> _TASK TO CARRY OUT_
Below are the records. Retype, exactly, the lines from the first through the line with "camera: 35 degrees left, 10 degrees up", and leave out the pictures.

+--

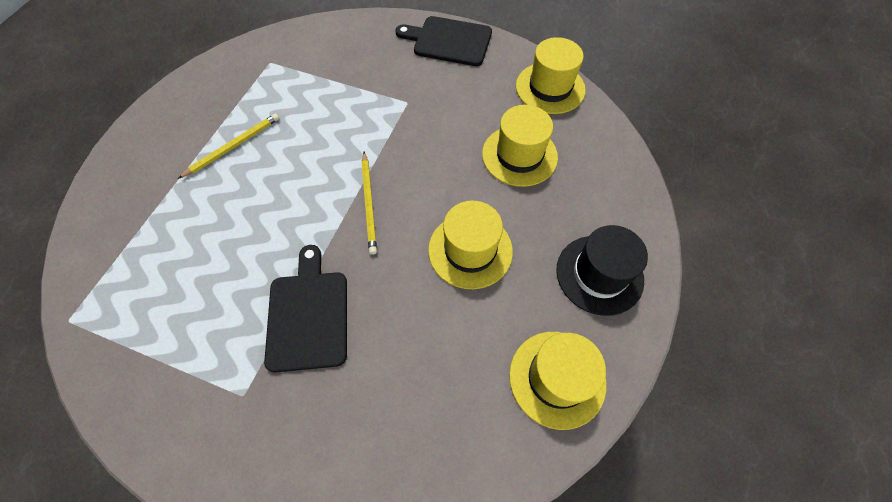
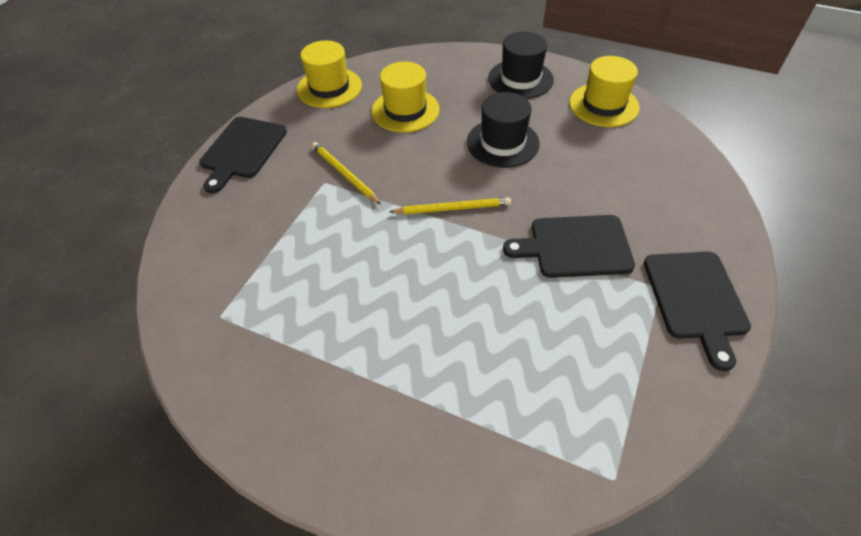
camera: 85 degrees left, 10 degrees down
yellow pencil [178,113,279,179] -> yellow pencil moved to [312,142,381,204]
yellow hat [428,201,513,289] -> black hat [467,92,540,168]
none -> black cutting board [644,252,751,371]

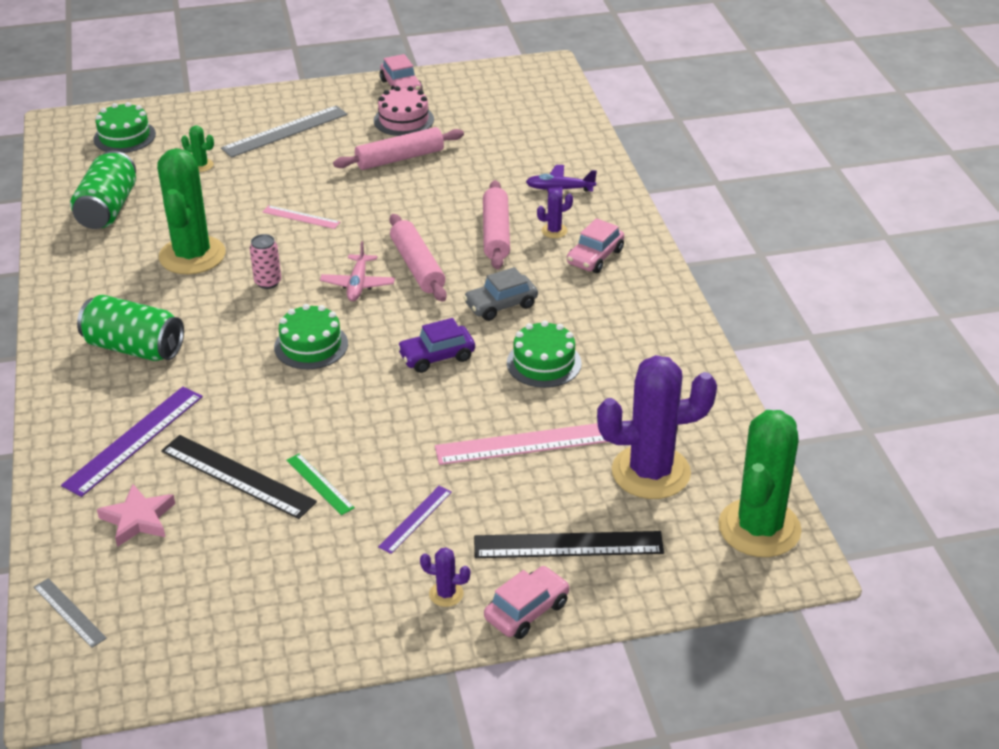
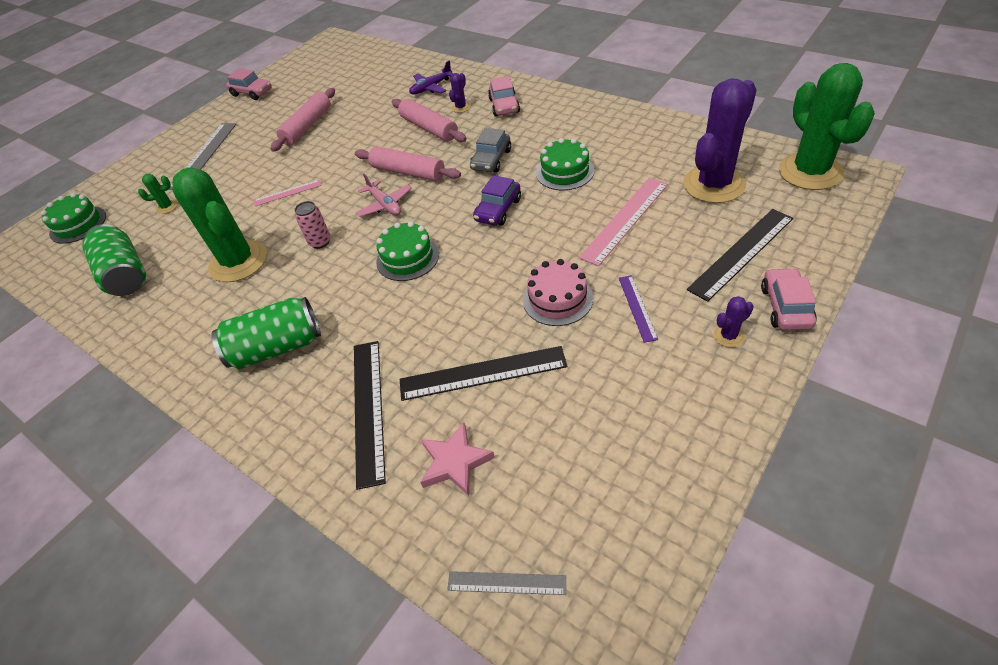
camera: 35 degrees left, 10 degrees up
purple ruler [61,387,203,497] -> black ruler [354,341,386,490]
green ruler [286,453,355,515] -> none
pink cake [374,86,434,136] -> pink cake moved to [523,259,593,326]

+--

> _ANSWER BOX_
camera: 85 degrees left, 10 degrees down
yellow pencil [178,113,279,179] -> yellow pencil moved to [312,142,381,204]
yellow hat [428,201,513,289] -> black hat [467,92,540,168]
none -> black cutting board [644,252,751,371]

camera: 35 degrees left, 10 degrees up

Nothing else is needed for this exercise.